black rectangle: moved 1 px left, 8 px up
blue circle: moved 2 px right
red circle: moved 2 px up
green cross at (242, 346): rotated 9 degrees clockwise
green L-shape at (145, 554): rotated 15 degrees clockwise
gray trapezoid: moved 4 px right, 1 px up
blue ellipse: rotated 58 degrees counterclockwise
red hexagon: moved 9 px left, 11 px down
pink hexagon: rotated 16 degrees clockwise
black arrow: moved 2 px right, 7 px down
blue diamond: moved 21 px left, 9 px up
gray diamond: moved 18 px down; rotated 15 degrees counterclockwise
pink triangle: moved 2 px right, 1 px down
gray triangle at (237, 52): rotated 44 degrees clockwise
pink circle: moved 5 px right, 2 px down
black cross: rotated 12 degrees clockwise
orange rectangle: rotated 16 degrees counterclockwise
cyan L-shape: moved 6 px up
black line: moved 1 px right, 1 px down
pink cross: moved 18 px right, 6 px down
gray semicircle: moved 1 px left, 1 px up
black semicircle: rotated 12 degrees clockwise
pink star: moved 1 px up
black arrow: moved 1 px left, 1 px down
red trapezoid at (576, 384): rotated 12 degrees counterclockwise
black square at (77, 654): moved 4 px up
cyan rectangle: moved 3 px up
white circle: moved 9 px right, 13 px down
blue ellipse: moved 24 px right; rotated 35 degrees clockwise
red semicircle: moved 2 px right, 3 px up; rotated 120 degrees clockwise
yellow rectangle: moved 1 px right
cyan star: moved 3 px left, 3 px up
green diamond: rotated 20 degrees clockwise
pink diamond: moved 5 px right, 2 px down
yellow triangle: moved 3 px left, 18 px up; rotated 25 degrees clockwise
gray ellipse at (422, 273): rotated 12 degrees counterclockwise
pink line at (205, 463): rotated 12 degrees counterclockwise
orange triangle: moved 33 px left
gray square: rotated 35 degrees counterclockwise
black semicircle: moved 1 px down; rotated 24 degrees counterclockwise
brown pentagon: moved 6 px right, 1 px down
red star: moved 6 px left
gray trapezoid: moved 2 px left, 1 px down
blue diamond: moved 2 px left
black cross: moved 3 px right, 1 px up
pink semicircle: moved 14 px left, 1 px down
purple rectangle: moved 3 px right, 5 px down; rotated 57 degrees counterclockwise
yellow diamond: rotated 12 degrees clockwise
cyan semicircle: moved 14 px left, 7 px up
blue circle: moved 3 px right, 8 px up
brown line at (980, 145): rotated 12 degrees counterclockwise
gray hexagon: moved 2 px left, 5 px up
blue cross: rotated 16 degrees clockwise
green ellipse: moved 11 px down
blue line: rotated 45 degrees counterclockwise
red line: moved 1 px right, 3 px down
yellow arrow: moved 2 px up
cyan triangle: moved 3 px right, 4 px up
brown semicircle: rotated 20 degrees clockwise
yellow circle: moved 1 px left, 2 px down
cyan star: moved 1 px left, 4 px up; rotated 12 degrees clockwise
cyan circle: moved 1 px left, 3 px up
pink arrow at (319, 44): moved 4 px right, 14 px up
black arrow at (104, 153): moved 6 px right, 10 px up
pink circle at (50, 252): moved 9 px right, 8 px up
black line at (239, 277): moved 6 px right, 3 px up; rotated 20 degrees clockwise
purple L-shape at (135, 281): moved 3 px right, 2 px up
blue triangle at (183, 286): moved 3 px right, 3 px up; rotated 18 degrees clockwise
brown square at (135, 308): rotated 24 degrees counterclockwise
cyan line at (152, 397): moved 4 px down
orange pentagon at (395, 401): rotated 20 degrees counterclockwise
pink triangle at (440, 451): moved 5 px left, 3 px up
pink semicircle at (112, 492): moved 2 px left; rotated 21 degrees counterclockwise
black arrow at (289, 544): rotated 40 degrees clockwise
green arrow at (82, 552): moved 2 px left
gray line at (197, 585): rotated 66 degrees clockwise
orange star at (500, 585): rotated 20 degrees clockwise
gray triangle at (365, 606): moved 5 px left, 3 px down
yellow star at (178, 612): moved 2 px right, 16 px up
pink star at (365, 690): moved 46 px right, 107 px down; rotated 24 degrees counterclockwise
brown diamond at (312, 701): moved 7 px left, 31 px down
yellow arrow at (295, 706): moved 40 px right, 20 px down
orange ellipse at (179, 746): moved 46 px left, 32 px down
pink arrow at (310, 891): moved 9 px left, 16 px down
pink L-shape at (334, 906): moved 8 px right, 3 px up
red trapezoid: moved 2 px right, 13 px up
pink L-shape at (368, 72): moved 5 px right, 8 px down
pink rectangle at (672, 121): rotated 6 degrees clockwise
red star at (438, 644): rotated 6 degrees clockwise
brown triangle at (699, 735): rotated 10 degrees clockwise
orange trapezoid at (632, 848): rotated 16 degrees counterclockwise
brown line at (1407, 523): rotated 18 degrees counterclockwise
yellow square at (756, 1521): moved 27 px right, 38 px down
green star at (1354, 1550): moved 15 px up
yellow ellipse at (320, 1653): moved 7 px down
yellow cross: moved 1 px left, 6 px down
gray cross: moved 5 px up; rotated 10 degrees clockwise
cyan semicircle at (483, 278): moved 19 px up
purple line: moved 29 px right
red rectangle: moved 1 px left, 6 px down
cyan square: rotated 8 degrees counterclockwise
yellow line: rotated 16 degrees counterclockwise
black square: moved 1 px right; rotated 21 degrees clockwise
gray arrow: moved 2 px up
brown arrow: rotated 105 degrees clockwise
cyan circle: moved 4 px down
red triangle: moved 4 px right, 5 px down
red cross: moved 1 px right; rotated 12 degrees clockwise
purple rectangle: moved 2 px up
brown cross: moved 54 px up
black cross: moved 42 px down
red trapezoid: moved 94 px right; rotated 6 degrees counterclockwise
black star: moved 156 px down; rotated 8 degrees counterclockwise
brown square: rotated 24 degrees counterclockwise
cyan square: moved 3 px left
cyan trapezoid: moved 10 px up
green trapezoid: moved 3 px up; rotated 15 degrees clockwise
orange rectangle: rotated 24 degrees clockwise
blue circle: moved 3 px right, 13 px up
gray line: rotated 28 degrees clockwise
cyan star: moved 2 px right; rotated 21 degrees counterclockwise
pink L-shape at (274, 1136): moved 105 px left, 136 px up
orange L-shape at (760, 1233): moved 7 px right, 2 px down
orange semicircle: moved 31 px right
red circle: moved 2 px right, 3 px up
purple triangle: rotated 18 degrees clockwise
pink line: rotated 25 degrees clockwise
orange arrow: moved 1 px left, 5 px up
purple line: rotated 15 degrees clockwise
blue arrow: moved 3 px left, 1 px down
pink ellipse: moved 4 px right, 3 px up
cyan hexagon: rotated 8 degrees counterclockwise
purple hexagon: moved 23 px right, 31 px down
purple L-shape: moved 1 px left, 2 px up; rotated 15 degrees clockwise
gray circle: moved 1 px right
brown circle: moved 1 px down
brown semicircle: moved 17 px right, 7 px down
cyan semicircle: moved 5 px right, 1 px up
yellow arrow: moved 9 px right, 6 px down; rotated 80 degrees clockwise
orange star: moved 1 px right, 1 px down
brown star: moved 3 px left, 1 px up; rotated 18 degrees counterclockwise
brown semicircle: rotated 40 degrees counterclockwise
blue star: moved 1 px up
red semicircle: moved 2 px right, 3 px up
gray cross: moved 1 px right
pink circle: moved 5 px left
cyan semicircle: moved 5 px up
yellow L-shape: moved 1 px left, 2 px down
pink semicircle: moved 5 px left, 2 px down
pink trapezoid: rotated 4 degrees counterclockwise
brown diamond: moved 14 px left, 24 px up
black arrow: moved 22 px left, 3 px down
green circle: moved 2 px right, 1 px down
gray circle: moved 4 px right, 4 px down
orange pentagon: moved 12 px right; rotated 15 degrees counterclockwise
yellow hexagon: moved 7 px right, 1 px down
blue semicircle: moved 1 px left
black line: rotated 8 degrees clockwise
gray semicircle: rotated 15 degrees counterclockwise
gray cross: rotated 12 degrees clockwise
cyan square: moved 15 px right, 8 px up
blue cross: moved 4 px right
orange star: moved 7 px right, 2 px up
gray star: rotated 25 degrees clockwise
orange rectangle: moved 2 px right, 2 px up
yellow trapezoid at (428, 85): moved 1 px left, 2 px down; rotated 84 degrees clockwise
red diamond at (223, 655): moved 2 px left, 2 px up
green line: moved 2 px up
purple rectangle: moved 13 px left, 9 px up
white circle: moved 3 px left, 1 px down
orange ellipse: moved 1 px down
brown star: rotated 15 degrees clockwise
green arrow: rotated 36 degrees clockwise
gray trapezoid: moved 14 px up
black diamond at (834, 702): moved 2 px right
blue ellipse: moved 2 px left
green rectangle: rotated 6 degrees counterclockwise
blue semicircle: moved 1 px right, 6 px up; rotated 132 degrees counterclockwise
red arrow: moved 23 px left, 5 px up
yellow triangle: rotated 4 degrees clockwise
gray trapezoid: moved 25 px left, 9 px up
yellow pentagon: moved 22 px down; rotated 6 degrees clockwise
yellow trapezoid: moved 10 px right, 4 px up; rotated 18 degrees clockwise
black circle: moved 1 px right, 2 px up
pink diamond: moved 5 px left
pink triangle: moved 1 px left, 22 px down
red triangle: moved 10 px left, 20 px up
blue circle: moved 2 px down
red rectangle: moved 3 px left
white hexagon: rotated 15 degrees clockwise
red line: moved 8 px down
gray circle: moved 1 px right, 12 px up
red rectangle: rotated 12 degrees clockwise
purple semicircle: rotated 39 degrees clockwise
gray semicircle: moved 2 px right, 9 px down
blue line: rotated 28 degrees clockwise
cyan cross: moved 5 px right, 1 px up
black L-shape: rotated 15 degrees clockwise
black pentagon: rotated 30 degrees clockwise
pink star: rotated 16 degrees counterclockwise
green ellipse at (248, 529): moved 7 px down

···

### Short problem
Update the entries from the start through the line containing "black cross: rotated 12 degrees clockwise", replacing "hexagon" with "octagon" and leaving everything else unchanged.

### Task answer
black rectangle: moved 1 px left, 8 px up
blue circle: moved 2 px right
red circle: moved 2 px up
green cross at (242, 346): rotated 9 degrees clockwise
green L-shape at (145, 554): rotated 15 degrees clockwise
gray trapezoid: moved 4 px right, 1 px up
blue ellipse: rotated 58 degrees counterclockwise
red octagon: moved 9 px left, 11 px down
pink octagon: rotated 16 degrees clockwise
black arrow: moved 2 px right, 7 px down
blue diamond: moved 21 px left, 9 px up
gray diamond: moved 18 px down; rotated 15 degrees counterclockwise
pink triangle: moved 2 px right, 1 px down
gray triangle at (237, 52): rotated 44 degrees clockwise
pink circle: moved 5 px right, 2 px down
black cross: rotated 12 degrees clockwise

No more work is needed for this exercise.